[Opening EXERCISE MATERIAL section]

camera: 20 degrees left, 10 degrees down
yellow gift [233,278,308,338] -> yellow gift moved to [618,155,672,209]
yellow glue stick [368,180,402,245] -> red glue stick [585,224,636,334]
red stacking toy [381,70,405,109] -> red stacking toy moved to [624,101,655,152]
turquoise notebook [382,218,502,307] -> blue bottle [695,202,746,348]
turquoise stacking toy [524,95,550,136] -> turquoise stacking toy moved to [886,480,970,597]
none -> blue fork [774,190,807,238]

[Closing EXERCISE MATERIAL section]
[Opening EXERCISE MATERIAL section]

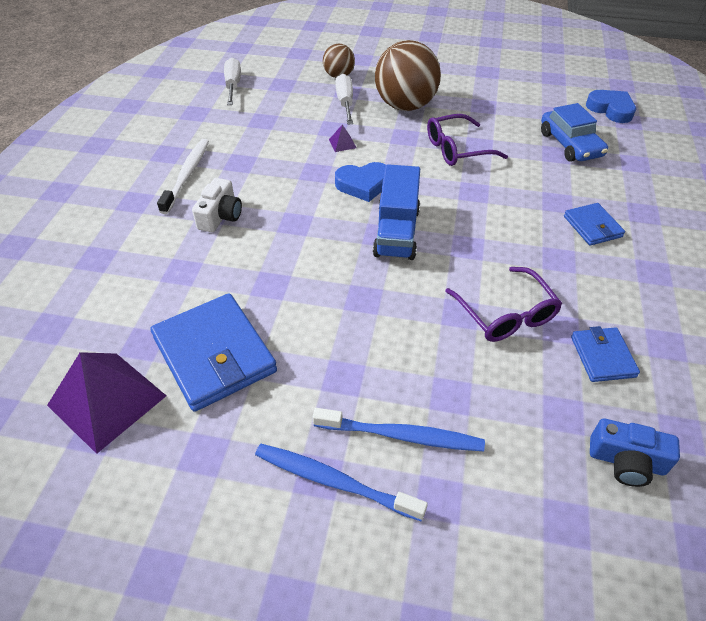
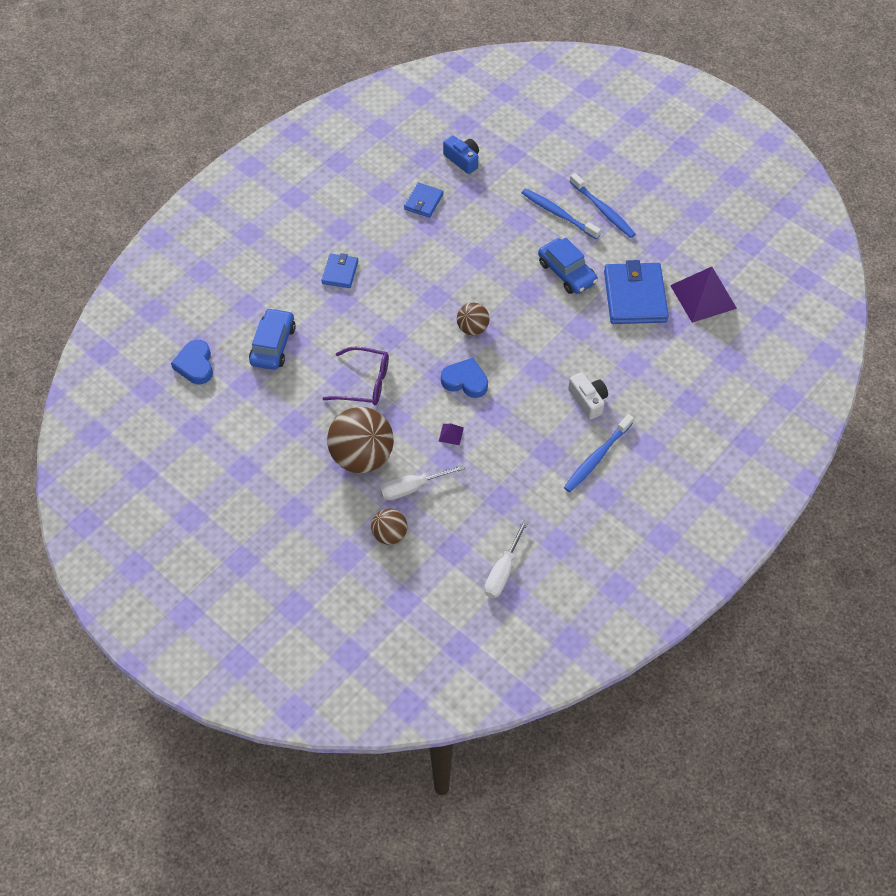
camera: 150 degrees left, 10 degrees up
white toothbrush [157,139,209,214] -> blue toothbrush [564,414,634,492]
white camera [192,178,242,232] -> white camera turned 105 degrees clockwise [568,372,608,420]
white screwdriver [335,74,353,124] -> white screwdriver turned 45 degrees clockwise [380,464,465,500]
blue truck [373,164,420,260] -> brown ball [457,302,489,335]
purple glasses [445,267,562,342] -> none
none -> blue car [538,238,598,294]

[Closing EXERCISE MATERIAL section]
[Opening EXERCISE MATERIAL section]

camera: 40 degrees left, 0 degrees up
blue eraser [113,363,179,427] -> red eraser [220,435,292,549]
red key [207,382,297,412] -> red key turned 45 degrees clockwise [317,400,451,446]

[Closing EXERCISE MATERIAL section]

WHAT THIS TASK INVOLVES:
Pull out each line of the listing that holds the string "yellow".

SOLUTION TO THIS TASK:
yellow gift [233,278,308,338] -> yellow gift moved to [618,155,672,209]
yellow glue stick [368,180,402,245] -> red glue stick [585,224,636,334]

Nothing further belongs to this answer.